_Action item:_
The material below holds the lines to copy: from the one with "camera: 75 degrees right, 5 degrees down" up to and including the one with "(177, 113) = (415, 421): green". Copy them exactly and skip the pictures.

_Supplied entries:_
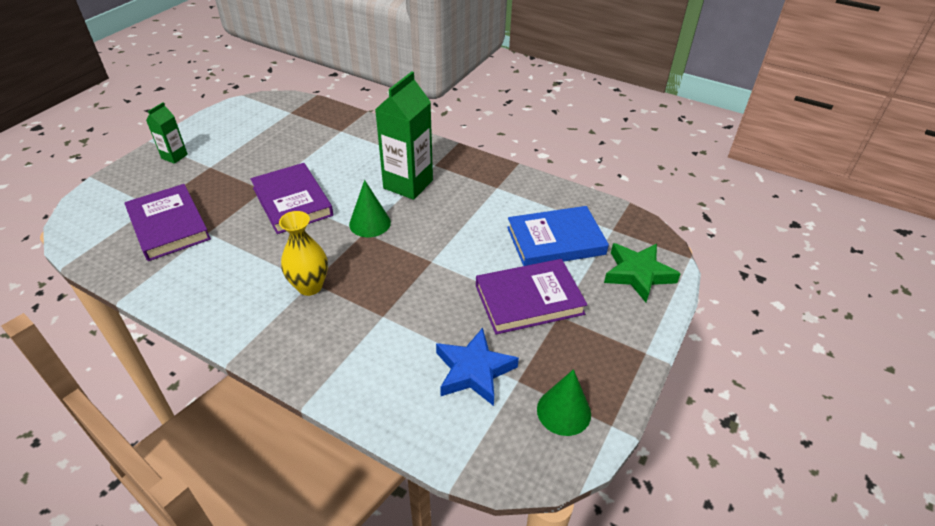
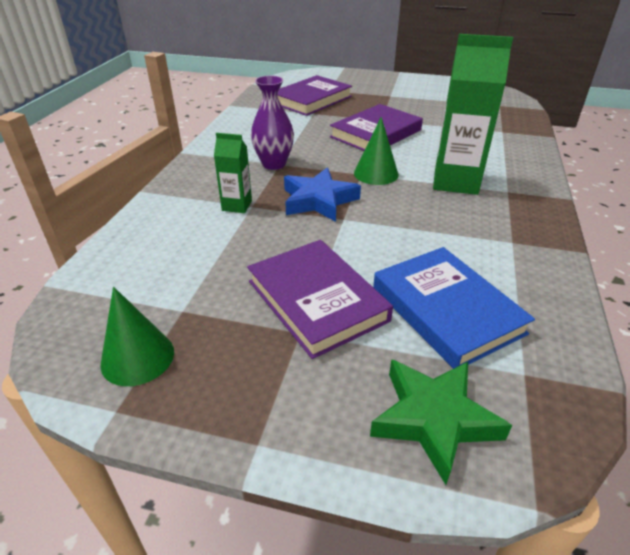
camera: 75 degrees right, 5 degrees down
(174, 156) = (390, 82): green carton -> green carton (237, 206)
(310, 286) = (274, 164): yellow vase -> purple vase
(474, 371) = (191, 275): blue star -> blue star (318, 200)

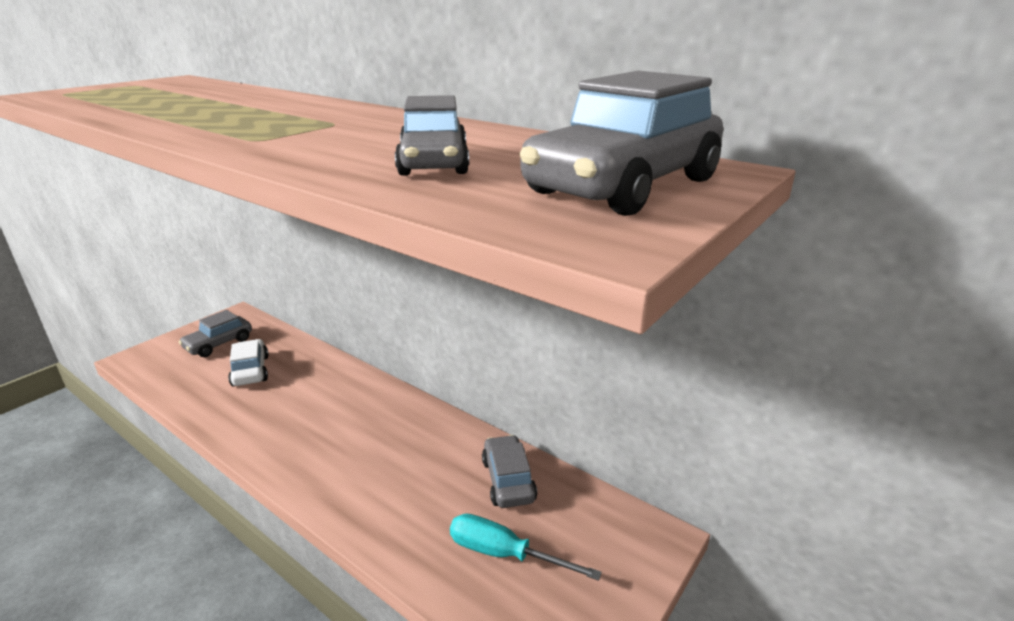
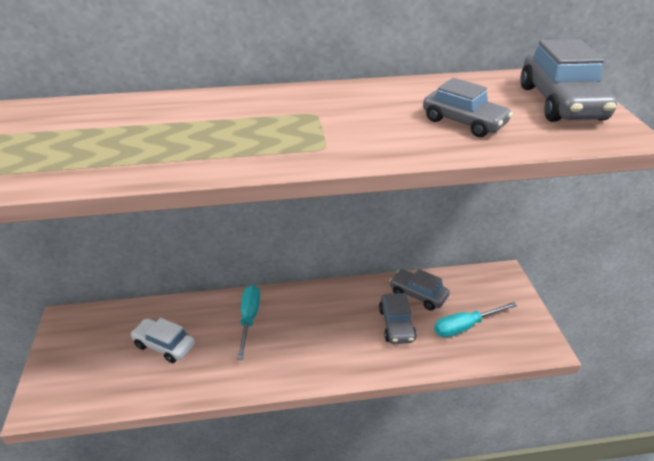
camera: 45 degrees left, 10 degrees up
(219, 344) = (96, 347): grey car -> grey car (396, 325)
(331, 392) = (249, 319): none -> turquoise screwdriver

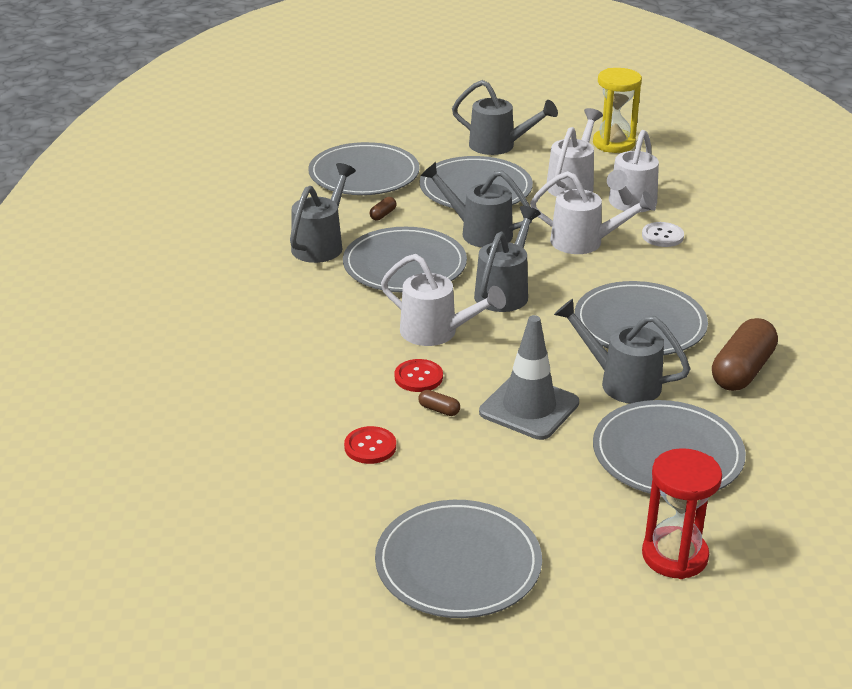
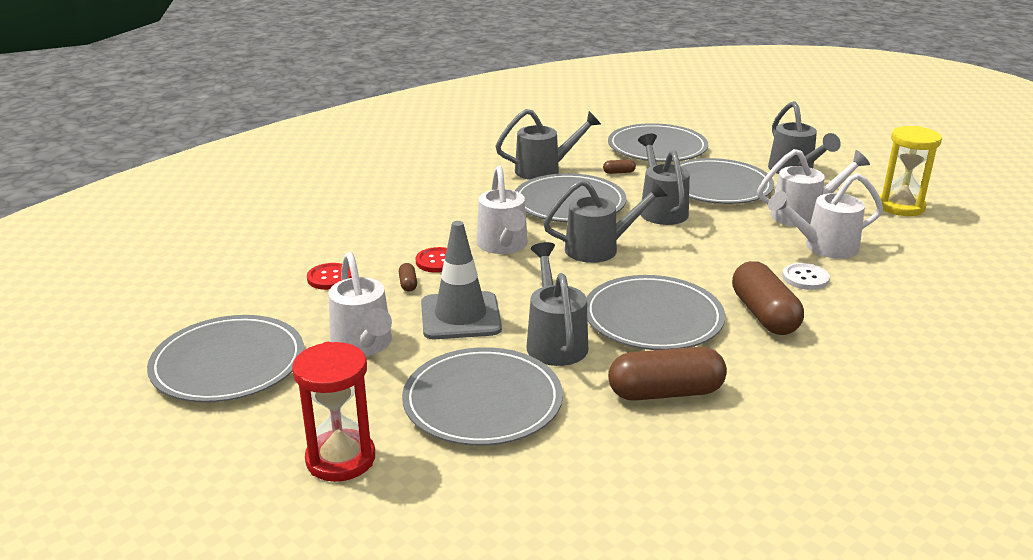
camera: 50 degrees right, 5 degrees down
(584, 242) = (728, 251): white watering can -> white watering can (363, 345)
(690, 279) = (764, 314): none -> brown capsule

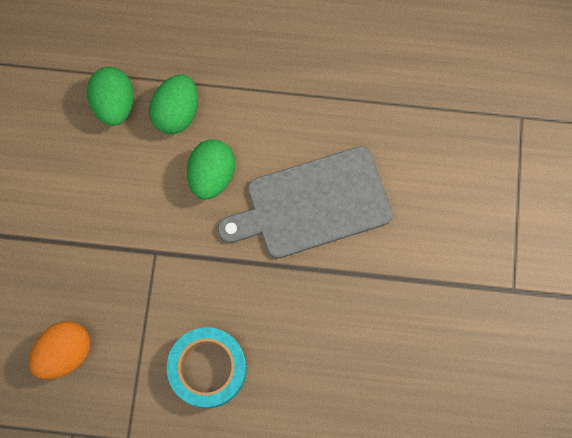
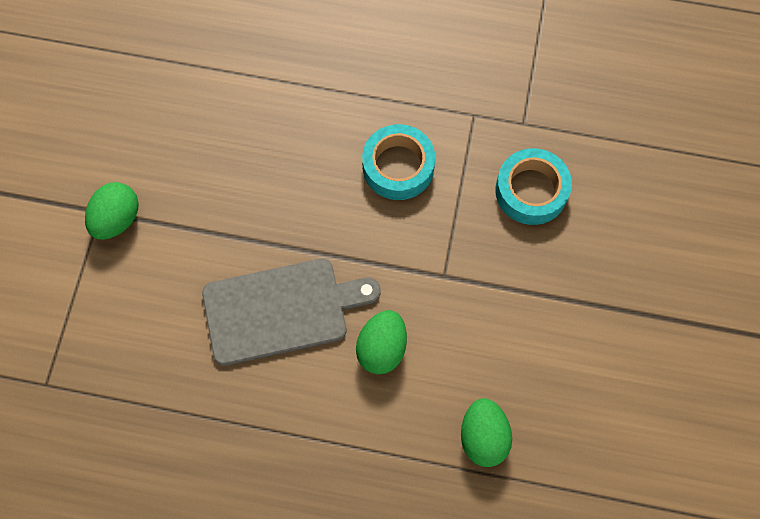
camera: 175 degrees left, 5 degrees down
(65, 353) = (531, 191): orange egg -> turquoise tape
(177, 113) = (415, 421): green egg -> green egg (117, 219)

==

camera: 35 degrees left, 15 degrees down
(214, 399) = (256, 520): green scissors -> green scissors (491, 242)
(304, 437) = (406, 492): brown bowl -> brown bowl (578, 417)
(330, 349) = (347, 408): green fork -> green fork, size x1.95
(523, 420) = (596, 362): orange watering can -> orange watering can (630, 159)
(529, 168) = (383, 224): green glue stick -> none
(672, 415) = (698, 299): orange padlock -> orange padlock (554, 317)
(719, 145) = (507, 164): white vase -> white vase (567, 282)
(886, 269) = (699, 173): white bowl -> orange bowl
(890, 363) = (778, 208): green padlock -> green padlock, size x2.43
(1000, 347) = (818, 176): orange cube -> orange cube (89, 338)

_Output below:_
camera: 75 degrees right, 5 degrees down
(174, 156) = (390, 82): green carton -> green carton (237, 206)
(310, 286) = (274, 164): yellow vase -> purple vase
(474, 371) = (191, 275): blue star -> blue star (318, 200)

camera: 45 degrees left, 10 degrees up
(219, 344) = (96, 347): grey car -> grey car (396, 325)
(331, 392) = (249, 319): none -> turquoise screwdriver

camera: 50 degrees right, 5 degrees down
(584, 242) = (728, 251): white watering can -> white watering can (363, 345)
(690, 279) = (764, 314): none -> brown capsule

camera: 175 degrees left, 5 degrees down
(65, 353) = (531, 191): orange egg -> turquoise tape
(177, 113) = (415, 421): green egg -> green egg (117, 219)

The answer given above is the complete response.